--- Data records ---

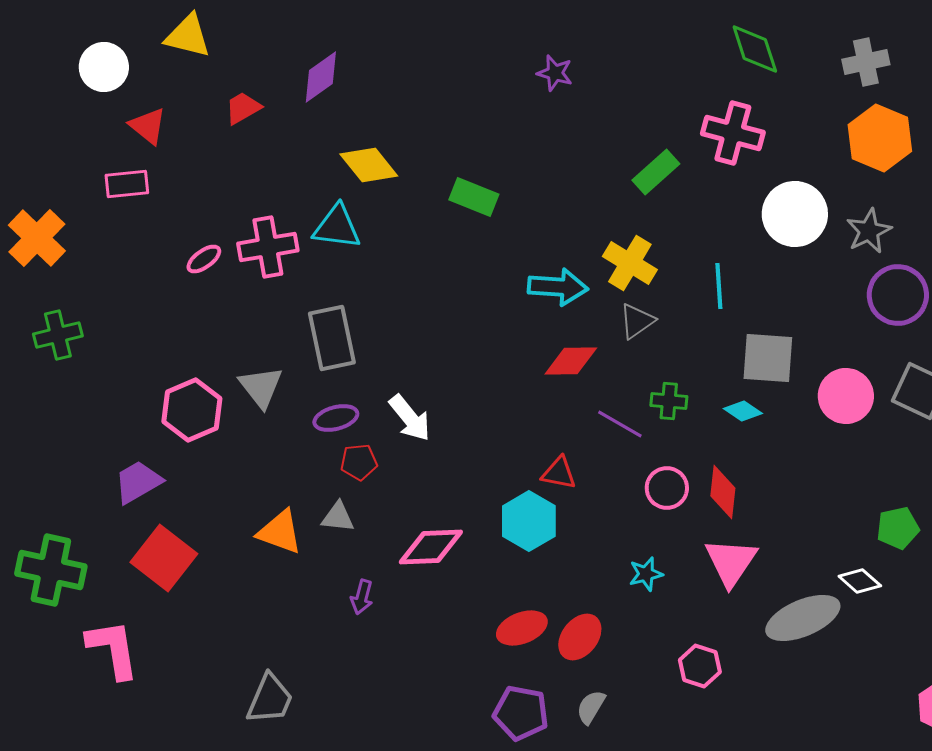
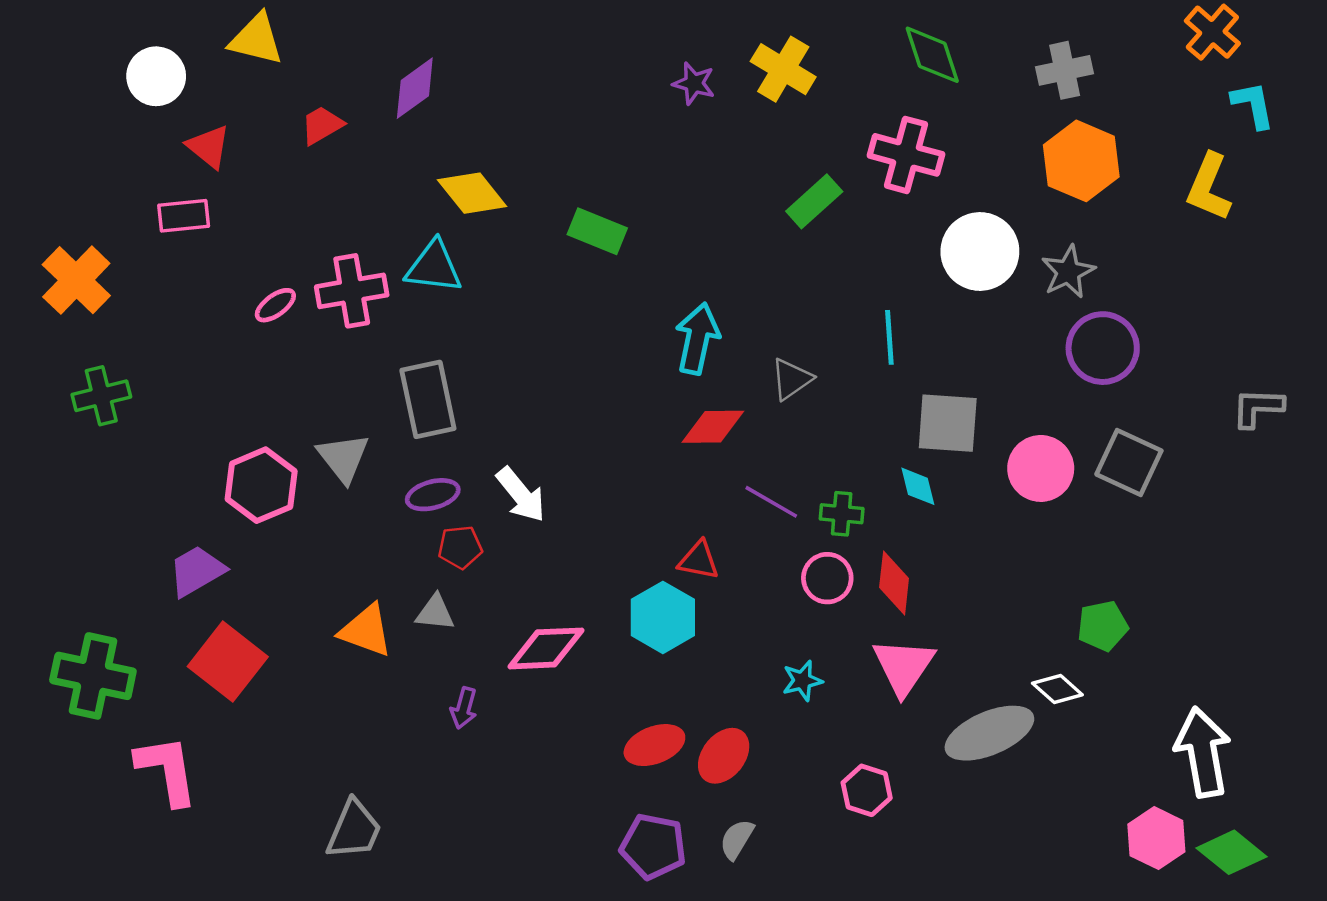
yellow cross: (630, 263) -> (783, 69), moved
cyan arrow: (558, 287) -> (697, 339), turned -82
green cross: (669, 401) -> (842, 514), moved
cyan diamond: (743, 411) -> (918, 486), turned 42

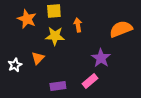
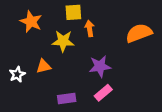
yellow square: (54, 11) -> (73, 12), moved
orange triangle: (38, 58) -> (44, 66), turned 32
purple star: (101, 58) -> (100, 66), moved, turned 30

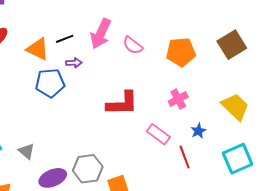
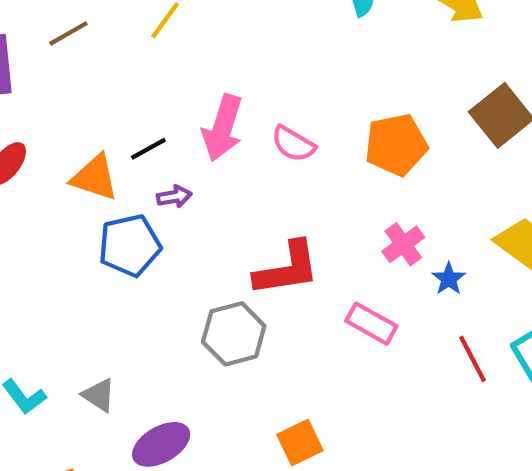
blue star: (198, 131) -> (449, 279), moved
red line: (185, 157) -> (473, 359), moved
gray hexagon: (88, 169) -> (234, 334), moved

---

Task prompt: Only the lines from the line holding "green cross: (669, 401) -> (842, 514), moved" through the last line above belong in the answer, repeated exactly; the pictures do not.

Solution to this exercise:
green cross: (669, 401) -> (842, 514), moved
cyan diamond: (743, 411) -> (918, 486), turned 42

yellow square: (54, 11) -> (73, 12), moved
orange triangle: (38, 58) -> (44, 66), turned 32
purple star: (101, 58) -> (100, 66), moved, turned 30

blue star: (198, 131) -> (449, 279), moved
red line: (185, 157) -> (473, 359), moved
gray hexagon: (88, 169) -> (234, 334), moved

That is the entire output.